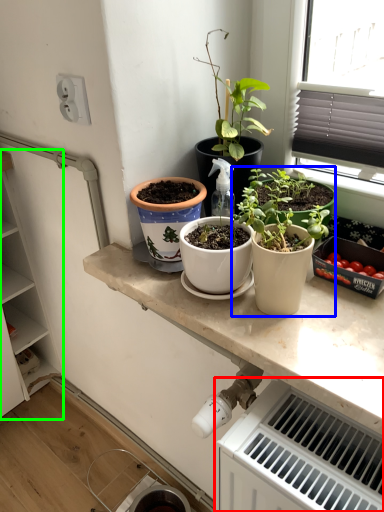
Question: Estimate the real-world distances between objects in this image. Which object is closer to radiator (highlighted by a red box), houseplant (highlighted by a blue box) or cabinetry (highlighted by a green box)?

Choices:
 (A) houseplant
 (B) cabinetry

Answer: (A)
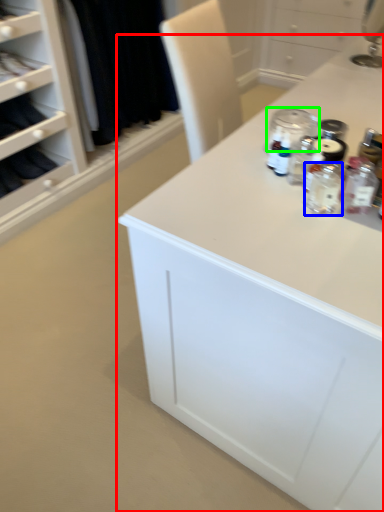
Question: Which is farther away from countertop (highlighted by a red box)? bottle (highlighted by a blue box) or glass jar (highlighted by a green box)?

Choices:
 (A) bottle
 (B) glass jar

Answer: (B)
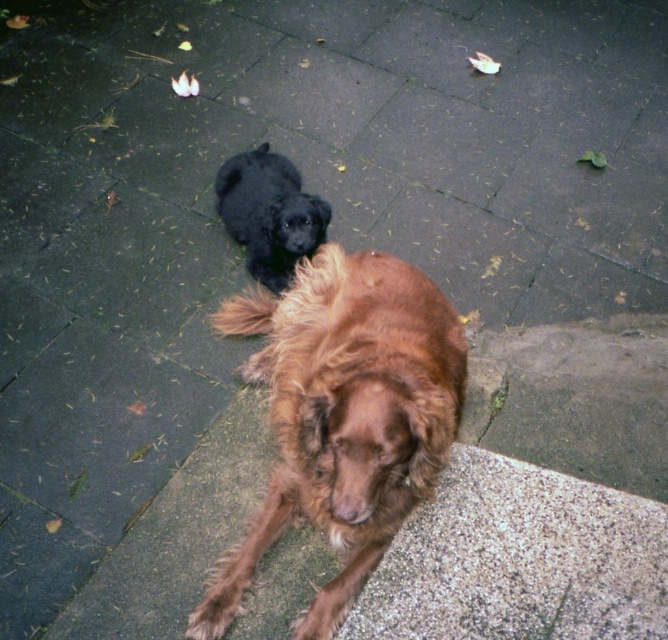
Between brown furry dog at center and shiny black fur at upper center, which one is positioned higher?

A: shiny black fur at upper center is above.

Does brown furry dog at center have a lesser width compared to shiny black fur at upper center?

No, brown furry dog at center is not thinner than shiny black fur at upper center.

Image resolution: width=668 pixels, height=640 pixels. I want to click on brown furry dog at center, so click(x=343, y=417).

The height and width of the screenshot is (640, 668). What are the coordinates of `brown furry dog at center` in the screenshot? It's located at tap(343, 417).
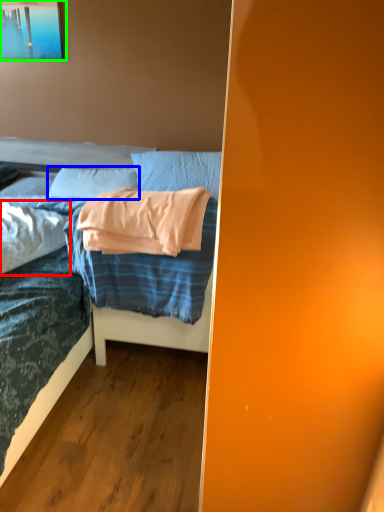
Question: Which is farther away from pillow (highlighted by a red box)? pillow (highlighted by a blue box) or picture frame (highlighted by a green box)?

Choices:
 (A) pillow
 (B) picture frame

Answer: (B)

□ □ □

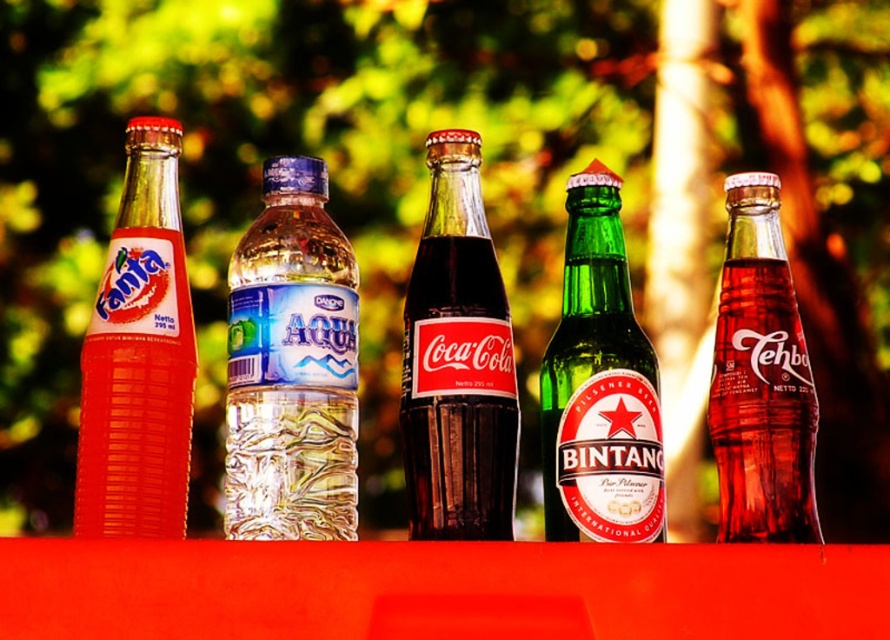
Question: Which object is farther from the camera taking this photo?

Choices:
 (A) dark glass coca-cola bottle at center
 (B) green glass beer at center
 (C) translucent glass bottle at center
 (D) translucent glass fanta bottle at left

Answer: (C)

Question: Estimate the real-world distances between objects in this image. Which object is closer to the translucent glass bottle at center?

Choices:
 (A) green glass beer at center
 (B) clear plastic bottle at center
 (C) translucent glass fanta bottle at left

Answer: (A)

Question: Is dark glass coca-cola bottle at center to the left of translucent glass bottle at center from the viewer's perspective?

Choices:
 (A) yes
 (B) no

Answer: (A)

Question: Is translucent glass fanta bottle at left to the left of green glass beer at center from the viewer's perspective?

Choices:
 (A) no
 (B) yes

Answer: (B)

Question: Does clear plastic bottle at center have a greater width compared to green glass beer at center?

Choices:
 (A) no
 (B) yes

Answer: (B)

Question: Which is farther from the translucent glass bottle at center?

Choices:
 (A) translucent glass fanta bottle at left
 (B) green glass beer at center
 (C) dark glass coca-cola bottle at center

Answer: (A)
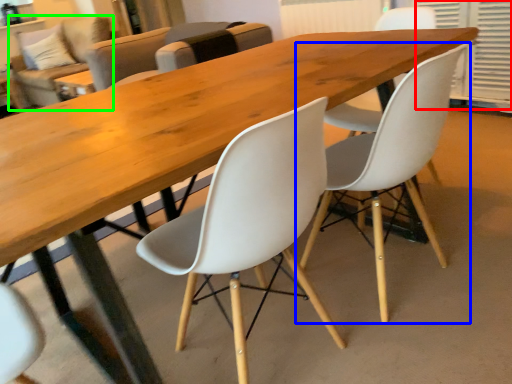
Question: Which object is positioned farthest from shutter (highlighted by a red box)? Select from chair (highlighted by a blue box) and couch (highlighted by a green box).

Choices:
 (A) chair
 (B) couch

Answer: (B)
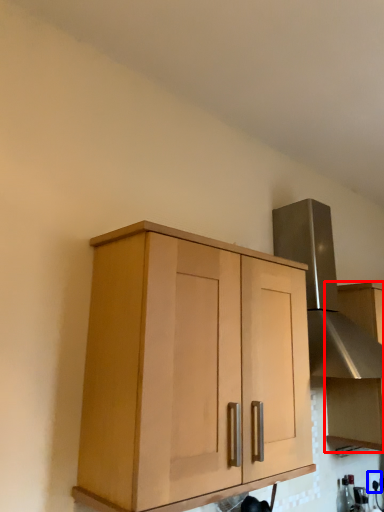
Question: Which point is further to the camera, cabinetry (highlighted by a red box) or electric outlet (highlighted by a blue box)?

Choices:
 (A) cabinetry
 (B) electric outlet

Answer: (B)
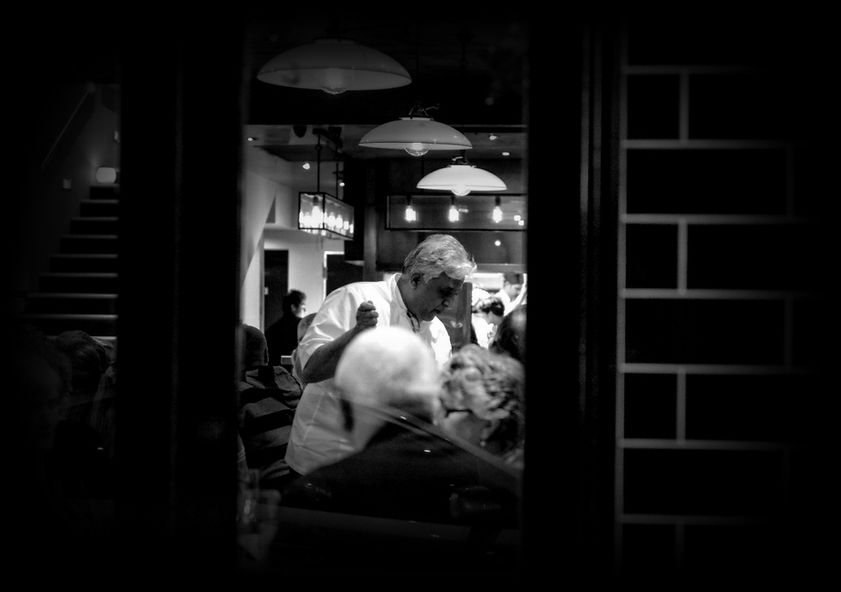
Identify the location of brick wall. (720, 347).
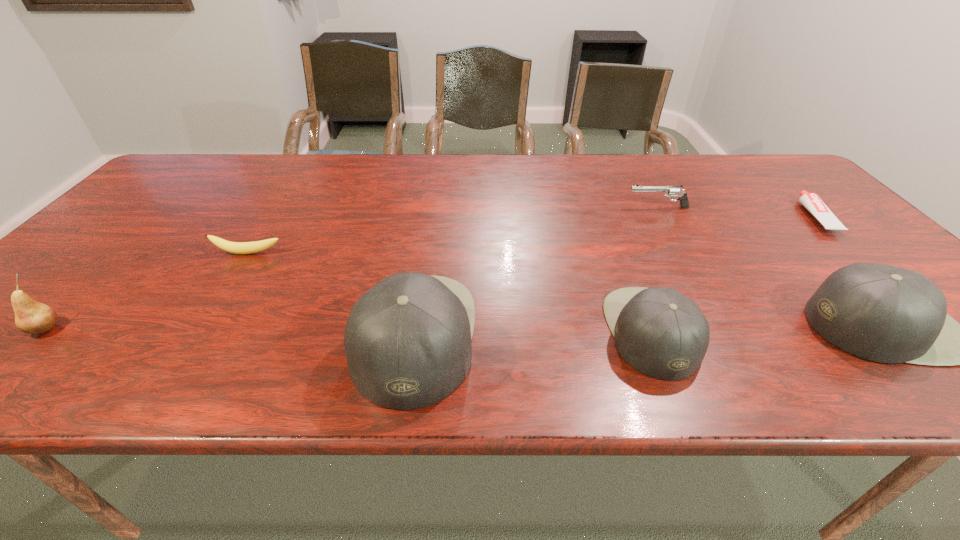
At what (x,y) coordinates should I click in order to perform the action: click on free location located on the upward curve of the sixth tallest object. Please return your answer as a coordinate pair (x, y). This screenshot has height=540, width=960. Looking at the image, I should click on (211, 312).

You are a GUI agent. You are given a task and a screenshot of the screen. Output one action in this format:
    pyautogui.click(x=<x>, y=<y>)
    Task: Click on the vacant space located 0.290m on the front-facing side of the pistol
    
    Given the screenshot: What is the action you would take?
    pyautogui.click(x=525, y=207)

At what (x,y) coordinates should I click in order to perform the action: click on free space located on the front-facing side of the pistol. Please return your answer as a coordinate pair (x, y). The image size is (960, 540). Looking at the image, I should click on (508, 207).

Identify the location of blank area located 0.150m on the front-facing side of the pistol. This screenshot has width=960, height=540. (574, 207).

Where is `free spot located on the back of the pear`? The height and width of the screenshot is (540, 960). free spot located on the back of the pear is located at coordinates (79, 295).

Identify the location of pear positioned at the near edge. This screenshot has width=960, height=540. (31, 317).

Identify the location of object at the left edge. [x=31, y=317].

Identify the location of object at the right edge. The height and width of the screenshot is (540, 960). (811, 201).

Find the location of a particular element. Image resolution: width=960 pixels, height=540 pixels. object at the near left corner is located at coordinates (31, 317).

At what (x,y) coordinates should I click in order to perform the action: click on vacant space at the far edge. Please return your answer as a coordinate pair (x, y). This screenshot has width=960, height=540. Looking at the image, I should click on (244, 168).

□ □ □

How to complete this task:
Please lay out the records from the line with "cabinetry (highlighted by a green box)?" through the line with "Image resolution: width=668", both included, as a Markdown table with a Number column holding the row number and an Entry column holding the line. Skip blank lines and leave out the pictures.

Output of the exercise:
| Number | Entry |
|---|---|
| 1 | Question: Estimate the real-world distances between objects in this image. Which object is closer to radiator (highlighted by a red box), houseplant (highlighted by a blue box) or cabinetry (highlighted by a green box)? |
| 2 | Choices: |
| 3 |  (A) houseplant |
| 4 |  (B) cabinetry |
| 5 | Answer: (A) |
| 6 | Question: Which is farther away from countertop (highlighted by a red box)? bottle (highlighted by a blue box) or glass jar (highlighted by a green box)? |
| 7 | Choices: |
| 8 |  (A) bottle |
| 9 |  (B) glass jar |
| 10 | Answer: (B) |
| 11 | Between brown furry dog at center and shiny black fur at upper center, which one is positioned higher? |
| 12 | A: shiny black fur at upper center is above. |
| 13 | Does brown furry dog at center have a lesser width compared to shiny black fur at upper center? |
| 14 | No, brown furry dog at center is not thinner than shiny black fur at upper center. |
| 15 | Image resolution: width=668 pixels, height=640 pixels. I want to click on brown furry dog at center, so click(x=343, y=417). |